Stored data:
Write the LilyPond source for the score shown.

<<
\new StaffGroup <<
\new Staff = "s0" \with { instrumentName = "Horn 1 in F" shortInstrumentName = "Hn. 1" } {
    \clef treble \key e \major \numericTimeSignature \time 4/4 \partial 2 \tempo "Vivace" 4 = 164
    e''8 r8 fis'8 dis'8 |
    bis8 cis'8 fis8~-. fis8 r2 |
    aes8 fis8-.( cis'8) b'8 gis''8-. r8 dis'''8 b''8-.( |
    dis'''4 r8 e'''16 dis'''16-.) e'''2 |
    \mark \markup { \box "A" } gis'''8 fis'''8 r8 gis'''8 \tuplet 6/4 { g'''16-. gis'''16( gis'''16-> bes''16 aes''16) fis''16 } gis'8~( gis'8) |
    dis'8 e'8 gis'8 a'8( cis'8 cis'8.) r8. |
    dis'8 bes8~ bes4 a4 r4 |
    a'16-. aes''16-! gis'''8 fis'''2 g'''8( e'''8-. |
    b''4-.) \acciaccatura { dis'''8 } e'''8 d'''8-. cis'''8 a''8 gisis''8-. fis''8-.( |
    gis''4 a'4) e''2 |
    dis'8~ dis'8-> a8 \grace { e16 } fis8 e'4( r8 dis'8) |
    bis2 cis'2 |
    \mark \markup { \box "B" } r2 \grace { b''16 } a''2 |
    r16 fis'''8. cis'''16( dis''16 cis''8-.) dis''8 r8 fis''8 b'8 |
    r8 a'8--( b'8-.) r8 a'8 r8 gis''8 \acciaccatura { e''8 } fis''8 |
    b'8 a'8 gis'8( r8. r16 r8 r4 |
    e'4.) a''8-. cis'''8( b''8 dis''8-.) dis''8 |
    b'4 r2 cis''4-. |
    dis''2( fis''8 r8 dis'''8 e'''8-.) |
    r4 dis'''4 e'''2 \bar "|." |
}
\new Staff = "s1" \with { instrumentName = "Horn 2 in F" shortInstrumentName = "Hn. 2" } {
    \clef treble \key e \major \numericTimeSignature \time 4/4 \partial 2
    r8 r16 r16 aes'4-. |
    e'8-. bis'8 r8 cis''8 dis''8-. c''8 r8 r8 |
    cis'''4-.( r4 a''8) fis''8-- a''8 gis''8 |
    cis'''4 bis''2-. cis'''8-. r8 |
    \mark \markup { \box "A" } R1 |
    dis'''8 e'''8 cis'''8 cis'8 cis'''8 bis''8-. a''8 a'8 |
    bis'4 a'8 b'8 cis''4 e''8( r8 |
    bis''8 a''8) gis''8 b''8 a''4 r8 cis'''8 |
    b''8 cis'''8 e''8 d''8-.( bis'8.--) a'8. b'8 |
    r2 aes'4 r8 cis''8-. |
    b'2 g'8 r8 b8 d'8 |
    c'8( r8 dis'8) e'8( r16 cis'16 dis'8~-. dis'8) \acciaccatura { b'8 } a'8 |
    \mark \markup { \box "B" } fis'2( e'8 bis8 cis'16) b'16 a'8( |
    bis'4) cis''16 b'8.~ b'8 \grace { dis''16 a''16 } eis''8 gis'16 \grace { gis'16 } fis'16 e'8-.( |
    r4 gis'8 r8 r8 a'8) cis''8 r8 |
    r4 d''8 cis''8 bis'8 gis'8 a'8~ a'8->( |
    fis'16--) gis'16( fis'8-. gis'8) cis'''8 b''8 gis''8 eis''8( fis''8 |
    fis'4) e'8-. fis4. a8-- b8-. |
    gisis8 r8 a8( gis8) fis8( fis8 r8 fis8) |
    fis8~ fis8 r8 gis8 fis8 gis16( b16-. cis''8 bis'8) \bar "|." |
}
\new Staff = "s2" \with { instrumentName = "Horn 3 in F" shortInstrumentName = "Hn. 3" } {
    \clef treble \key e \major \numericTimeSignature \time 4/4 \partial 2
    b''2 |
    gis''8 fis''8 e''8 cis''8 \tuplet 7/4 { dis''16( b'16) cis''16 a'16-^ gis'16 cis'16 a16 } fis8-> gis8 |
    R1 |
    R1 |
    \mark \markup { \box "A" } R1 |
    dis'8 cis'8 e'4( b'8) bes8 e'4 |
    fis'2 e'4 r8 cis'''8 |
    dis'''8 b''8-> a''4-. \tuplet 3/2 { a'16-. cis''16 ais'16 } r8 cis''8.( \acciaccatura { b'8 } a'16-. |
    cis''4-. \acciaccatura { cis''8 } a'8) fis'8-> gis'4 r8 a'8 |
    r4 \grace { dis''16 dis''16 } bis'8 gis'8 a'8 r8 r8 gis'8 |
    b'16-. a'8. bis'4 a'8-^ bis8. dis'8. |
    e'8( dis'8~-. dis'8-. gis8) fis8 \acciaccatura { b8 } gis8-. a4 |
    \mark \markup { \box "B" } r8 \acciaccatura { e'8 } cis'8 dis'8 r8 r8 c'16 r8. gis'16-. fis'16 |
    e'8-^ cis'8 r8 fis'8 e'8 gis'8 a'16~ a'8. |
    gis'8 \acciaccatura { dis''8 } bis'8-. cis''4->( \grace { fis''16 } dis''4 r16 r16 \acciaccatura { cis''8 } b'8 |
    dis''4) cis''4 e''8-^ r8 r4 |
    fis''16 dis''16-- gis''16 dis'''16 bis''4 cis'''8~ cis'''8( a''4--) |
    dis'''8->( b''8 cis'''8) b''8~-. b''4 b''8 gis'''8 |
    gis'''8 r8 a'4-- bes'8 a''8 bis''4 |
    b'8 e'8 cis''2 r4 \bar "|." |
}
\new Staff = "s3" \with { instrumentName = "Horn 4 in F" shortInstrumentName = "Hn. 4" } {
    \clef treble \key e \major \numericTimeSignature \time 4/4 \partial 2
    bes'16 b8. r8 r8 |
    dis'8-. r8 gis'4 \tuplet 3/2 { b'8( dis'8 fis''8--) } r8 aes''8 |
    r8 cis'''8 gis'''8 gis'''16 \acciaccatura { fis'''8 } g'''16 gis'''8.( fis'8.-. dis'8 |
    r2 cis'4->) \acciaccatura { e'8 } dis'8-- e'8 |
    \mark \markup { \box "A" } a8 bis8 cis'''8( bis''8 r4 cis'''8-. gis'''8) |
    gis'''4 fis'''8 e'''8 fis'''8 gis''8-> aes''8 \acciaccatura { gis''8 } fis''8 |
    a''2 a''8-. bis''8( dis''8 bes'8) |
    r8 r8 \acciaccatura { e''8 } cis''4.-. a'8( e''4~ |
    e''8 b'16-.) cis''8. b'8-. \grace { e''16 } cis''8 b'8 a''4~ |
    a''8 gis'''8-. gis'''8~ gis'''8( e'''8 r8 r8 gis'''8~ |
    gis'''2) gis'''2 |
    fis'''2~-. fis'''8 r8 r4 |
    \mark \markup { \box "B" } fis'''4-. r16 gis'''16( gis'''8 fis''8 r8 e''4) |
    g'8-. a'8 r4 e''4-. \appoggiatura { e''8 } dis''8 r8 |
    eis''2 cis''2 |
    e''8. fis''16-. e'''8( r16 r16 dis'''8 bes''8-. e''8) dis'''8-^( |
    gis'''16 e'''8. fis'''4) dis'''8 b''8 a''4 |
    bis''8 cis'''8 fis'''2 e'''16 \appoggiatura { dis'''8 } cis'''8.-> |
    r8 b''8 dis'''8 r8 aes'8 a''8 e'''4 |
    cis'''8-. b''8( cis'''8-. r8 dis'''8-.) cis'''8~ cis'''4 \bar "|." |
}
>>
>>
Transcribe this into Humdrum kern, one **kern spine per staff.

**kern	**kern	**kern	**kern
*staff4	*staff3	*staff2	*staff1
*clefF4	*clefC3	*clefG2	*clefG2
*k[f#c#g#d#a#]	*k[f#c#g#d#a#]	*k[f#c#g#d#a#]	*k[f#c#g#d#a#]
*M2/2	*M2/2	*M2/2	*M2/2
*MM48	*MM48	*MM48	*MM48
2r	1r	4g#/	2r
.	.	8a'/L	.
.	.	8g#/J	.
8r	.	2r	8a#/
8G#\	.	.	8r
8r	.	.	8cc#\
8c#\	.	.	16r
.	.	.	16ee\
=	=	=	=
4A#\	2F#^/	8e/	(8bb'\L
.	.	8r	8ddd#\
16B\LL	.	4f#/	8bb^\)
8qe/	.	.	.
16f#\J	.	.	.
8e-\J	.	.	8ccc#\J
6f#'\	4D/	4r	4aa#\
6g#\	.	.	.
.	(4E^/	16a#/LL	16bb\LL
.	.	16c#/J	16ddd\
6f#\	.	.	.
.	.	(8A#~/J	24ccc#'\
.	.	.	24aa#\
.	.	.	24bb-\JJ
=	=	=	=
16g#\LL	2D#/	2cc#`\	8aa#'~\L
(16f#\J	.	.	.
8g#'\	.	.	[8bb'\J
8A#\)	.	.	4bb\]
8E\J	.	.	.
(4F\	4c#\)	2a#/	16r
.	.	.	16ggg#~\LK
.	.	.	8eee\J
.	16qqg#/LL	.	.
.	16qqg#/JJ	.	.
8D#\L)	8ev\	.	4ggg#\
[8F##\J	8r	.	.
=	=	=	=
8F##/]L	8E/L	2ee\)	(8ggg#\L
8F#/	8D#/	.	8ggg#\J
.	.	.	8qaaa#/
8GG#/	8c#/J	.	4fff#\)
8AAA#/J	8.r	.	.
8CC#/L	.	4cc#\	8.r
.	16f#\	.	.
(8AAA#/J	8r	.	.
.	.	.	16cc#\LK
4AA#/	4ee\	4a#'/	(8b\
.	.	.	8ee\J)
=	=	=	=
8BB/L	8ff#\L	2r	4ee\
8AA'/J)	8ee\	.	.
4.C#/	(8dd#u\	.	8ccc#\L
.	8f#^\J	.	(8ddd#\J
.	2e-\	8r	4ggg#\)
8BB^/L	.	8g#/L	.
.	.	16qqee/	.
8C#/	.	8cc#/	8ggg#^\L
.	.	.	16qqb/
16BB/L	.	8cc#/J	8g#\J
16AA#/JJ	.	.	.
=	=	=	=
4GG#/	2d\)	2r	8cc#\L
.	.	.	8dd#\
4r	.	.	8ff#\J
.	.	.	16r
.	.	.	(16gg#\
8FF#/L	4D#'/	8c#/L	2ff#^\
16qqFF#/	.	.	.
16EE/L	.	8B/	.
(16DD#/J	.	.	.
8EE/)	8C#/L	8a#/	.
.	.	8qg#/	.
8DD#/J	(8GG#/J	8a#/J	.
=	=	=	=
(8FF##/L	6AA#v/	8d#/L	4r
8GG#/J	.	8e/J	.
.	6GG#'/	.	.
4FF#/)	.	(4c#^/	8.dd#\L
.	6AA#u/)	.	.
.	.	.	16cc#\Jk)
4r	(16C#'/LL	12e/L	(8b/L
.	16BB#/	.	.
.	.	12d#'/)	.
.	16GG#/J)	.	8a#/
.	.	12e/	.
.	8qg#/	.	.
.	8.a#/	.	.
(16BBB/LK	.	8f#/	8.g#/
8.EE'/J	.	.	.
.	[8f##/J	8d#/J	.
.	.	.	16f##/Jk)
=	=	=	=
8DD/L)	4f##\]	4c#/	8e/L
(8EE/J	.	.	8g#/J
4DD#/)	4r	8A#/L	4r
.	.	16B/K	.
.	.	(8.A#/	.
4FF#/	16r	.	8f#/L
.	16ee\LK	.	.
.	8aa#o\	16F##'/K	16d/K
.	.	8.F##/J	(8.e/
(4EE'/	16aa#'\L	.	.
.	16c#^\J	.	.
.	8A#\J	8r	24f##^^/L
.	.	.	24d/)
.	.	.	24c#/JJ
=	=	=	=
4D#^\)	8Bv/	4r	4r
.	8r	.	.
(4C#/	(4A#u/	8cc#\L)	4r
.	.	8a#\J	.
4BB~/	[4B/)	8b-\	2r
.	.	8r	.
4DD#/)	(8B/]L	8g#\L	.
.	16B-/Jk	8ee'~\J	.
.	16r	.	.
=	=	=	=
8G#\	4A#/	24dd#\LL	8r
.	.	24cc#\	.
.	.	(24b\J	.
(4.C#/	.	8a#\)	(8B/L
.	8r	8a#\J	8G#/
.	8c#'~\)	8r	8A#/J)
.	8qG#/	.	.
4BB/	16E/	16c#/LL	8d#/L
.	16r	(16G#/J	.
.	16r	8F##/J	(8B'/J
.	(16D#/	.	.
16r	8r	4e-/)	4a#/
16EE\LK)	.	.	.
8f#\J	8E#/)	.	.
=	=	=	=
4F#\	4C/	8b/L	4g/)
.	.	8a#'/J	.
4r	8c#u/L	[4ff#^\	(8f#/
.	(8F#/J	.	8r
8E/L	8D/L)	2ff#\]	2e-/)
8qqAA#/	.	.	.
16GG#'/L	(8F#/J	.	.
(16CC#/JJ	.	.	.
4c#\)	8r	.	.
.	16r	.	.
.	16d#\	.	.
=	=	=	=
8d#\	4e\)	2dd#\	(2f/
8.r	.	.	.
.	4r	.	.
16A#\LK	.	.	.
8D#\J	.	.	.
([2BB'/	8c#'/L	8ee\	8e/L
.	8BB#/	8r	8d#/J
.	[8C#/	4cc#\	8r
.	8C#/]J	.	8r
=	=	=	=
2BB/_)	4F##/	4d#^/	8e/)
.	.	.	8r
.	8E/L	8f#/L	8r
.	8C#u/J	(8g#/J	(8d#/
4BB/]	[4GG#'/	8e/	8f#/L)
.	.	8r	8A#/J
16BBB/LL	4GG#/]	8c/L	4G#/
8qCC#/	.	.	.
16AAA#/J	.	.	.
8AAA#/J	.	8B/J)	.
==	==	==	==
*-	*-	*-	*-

> **Problem**:
Pick out each line in the stored data above that contains the string "tuplet". Copy every one of them.

> **Response to this exercise**:
    \mark \markup { \box "A" } gis'''8 fis'''8 r8 gis'''8 \tuplet 6/4 { g'''16-. gis'''16( gis'''16-> bes''16 aes''16) fis''16 } gis'8~( gis'8) |
    gis''8 fis''8 e''8 cis''8 \tuplet 7/4 { dis''16( b'16) cis''16 a'16-^ gis'16 cis'16 a16 } fis8-> gis8 |
    dis'''8 b''8-> a''4-. \tuplet 3/2 { a'16-. cis''16 ais'16 } r8 cis''8.( \acciaccatura { b'8 } a'16-. |
    dis'8-. r8 gis'4 \tuplet 3/2 { b'8( dis'8 fis''8--) } r8 aes''8 |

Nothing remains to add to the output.